- _Assignment_
Every line below that mentions the word "green" should be copied out.

· · · · ·

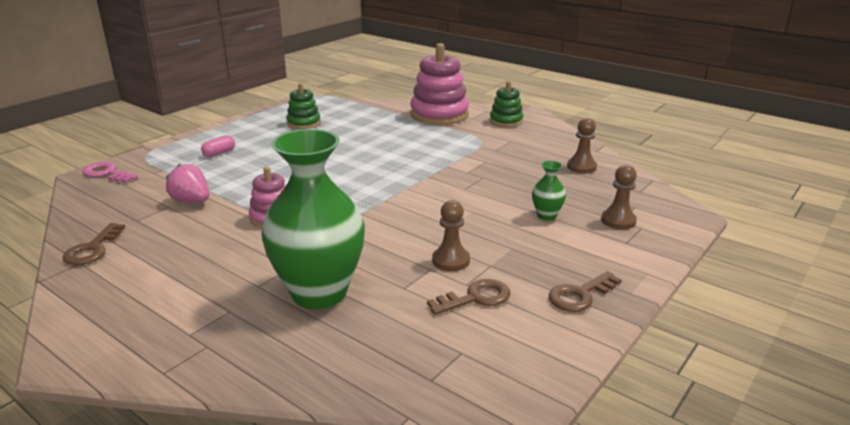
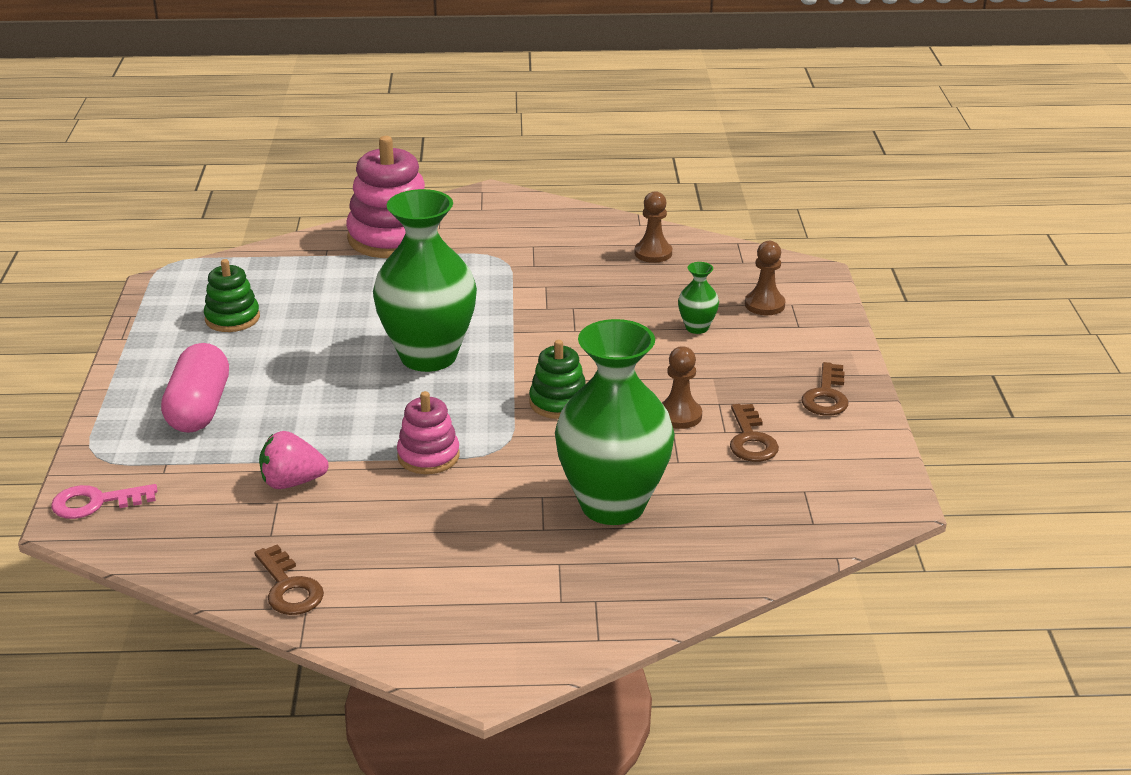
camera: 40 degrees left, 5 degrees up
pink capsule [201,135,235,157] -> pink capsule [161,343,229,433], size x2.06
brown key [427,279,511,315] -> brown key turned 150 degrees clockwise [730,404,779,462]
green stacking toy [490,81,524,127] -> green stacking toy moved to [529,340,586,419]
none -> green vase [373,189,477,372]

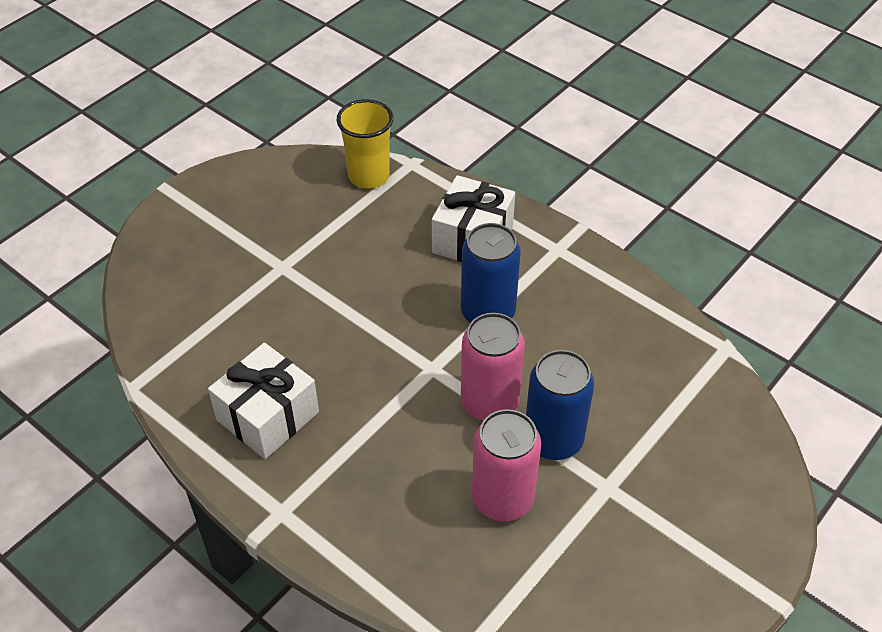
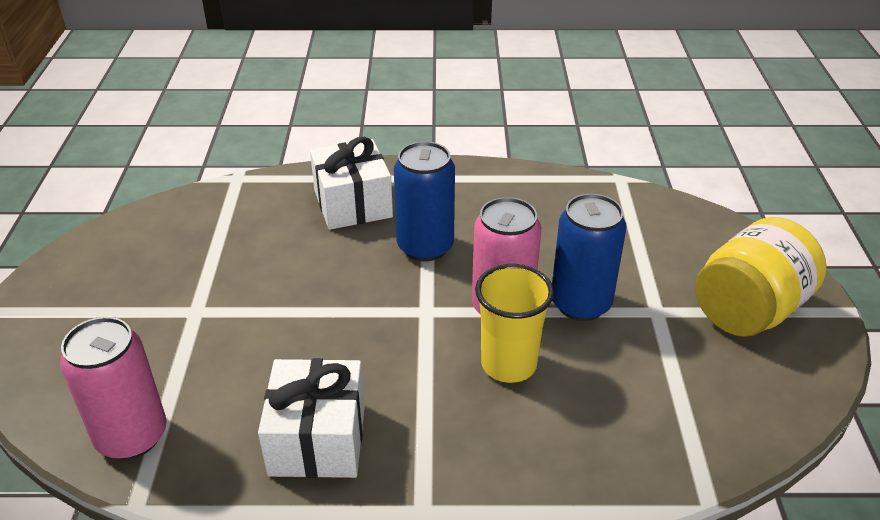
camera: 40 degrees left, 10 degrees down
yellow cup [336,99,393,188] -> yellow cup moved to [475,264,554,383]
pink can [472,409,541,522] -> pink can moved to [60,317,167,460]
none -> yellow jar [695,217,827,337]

· · · · ·

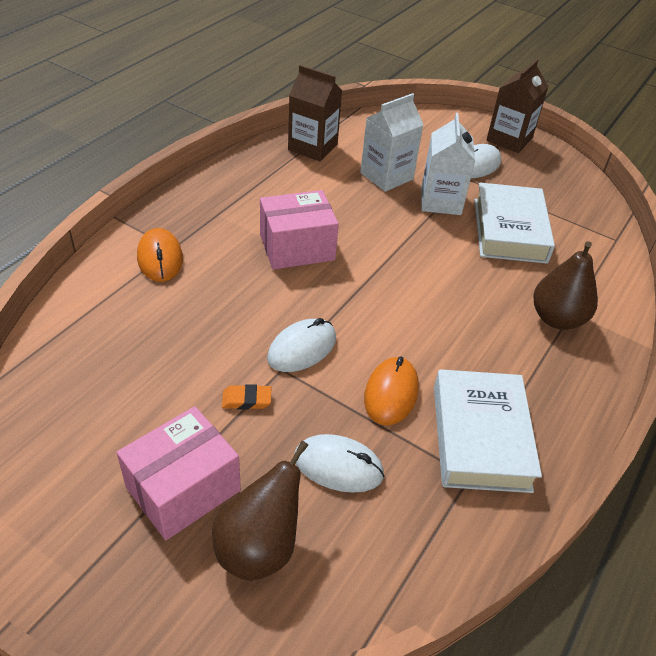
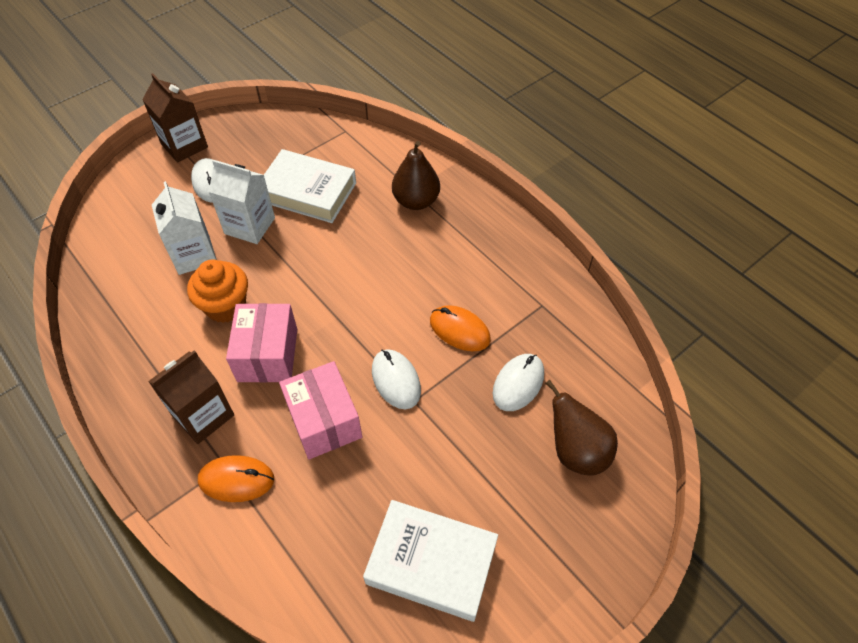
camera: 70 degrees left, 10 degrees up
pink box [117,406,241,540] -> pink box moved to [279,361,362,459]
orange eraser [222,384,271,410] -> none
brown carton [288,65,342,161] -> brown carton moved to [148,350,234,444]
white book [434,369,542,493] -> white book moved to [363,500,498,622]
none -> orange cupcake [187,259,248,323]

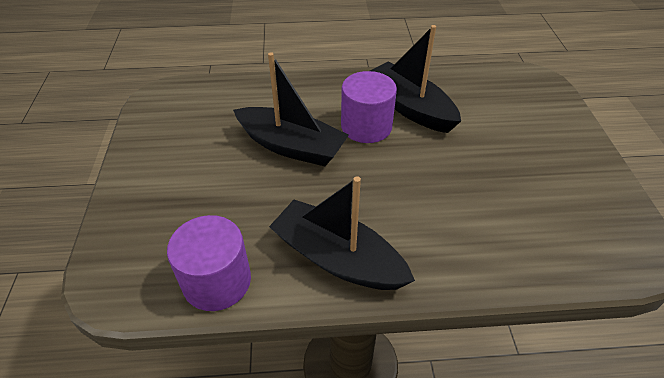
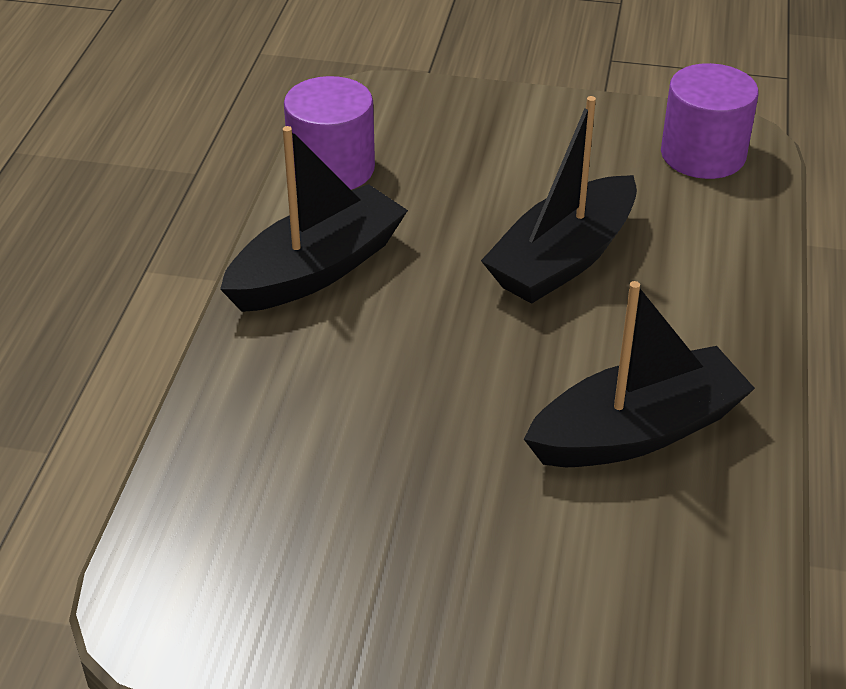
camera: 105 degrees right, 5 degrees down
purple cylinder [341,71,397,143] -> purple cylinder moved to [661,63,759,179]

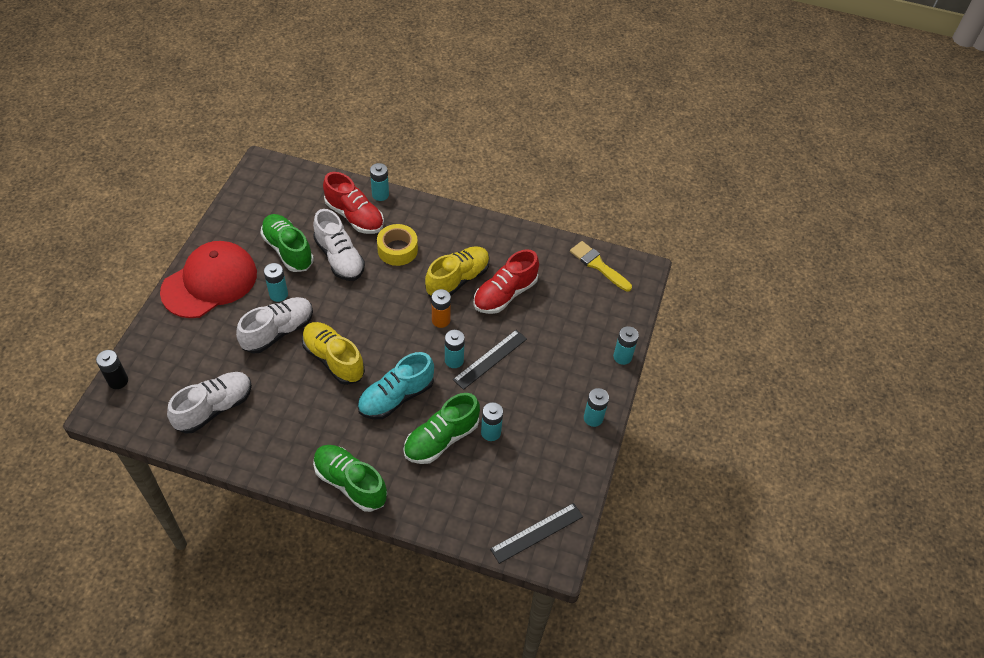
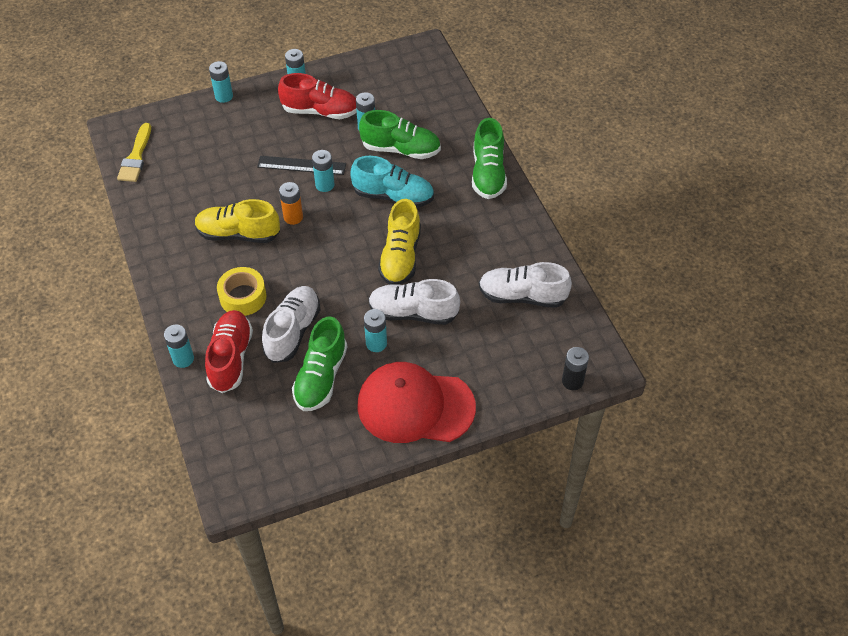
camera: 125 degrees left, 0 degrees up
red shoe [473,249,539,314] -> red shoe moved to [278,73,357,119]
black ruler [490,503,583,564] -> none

· · · · ·

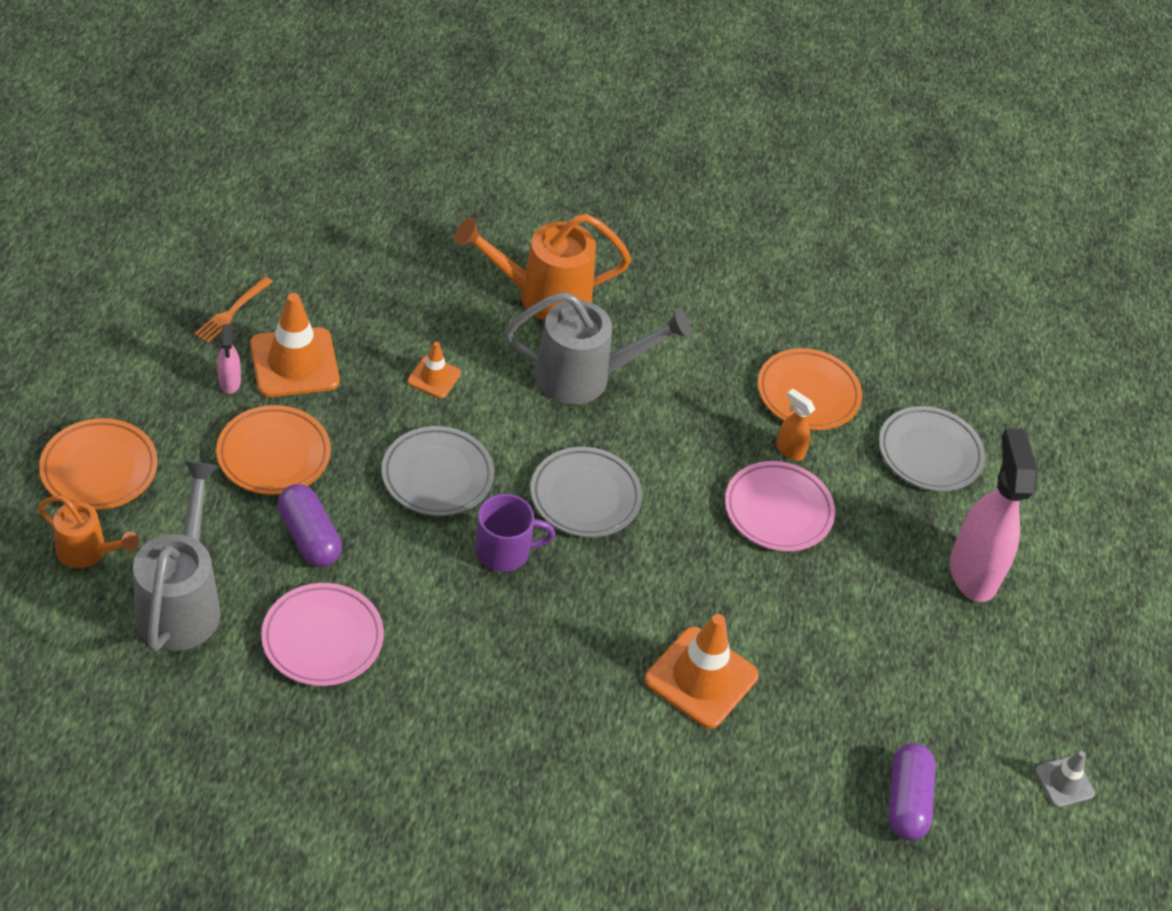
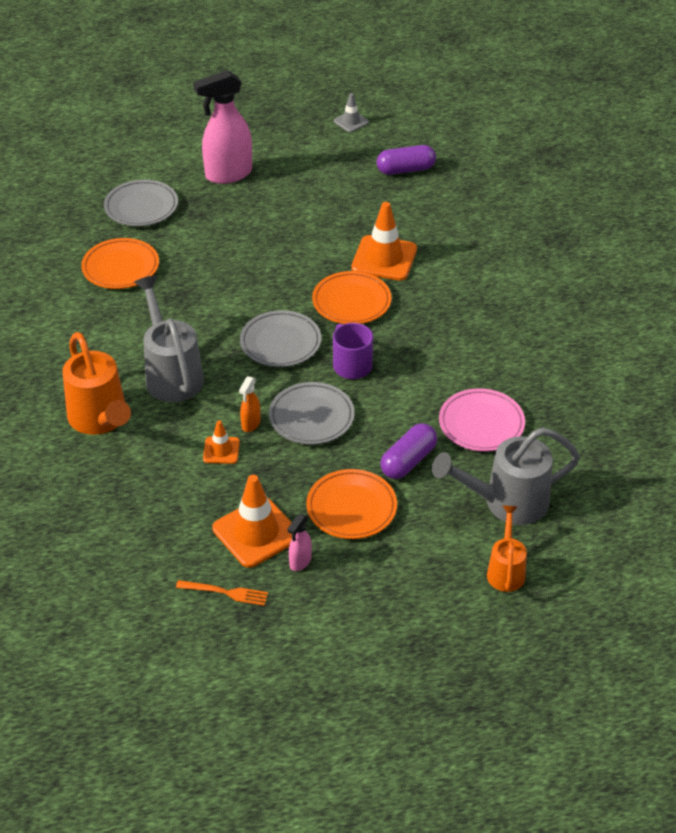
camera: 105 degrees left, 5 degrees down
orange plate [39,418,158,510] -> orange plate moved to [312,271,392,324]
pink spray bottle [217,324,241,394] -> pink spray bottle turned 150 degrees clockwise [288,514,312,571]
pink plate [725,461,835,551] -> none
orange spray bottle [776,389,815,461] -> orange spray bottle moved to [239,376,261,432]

· · · · ·

- _Task answer_
green stacking toy [490,81,524,127] -> green stacking toy moved to [529,340,586,419]
none -> green vase [373,189,477,372]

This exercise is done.